Task statement:
Pictures should be left out while the data beneath this task is written out word for word.

Input data:
++++++++++++++++++++

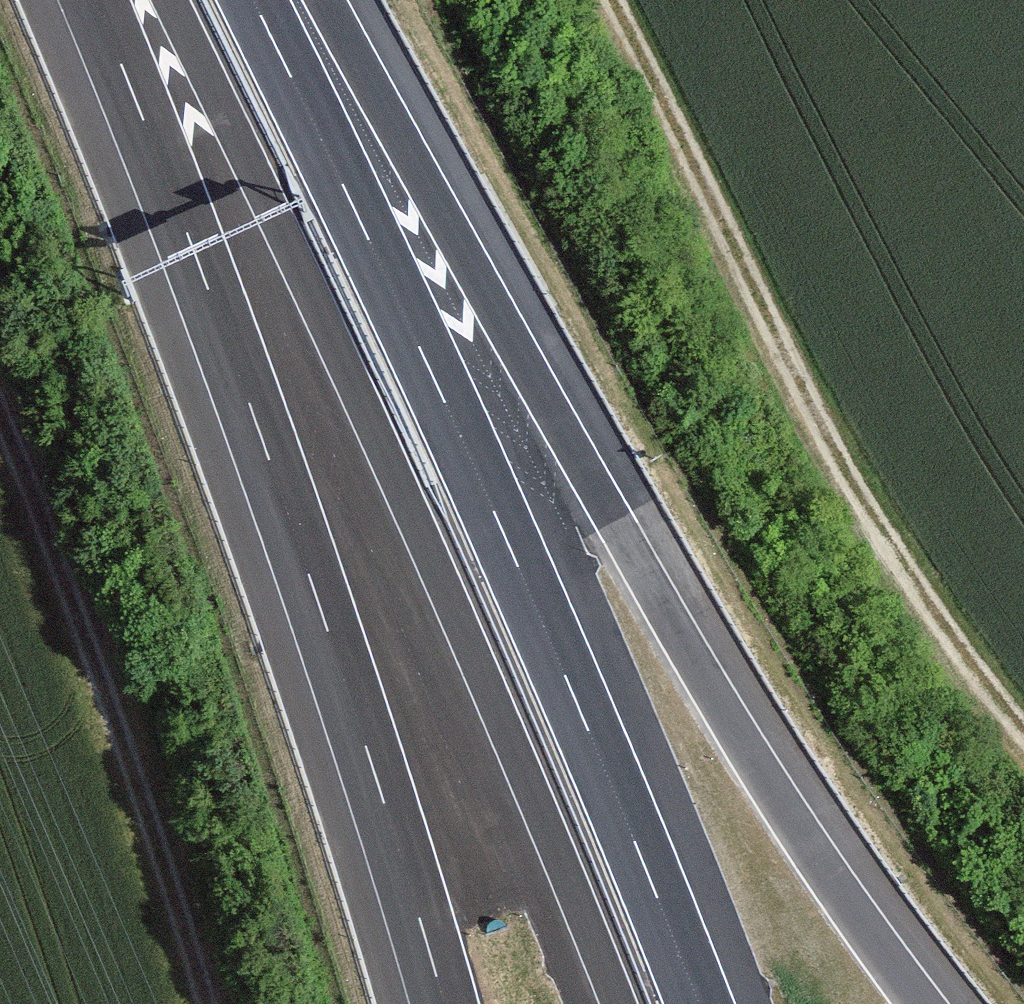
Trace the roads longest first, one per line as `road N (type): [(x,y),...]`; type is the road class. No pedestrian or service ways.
road 1 (motorway): [(921,1003),(733,724),(317,0)]
road 2 (motorway): [(171,0),(461,622),(619,1003)]
road 3 (motorway): [(699,1003),(471,461),(253,0)]
road 4 (motorway): [(94,0),(260,432),(444,1003)]
road 5 (track): [(613,0),(842,465),(1023,738)]
road 6 (track): [(205,1003),(103,689),(0,415)]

++++++++++++++++++++

Task response:
Trace the roads longest first, one per line as `road N (type): [(x,y),...]`; type is the road class. No pedestrian or service ways.
road 1 (motorway): [(921,1003),(733,724),(317,0)]
road 2 (motorway): [(171,0),(461,622),(619,1003)]
road 3 (motorway): [(699,1003),(471,461),(253,0)]
road 4 (motorway): [(94,0),(260,432),(444,1003)]
road 5 (track): [(613,0),(842,465),(1023,738)]
road 6 (track): [(205,1003),(103,689),(0,415)]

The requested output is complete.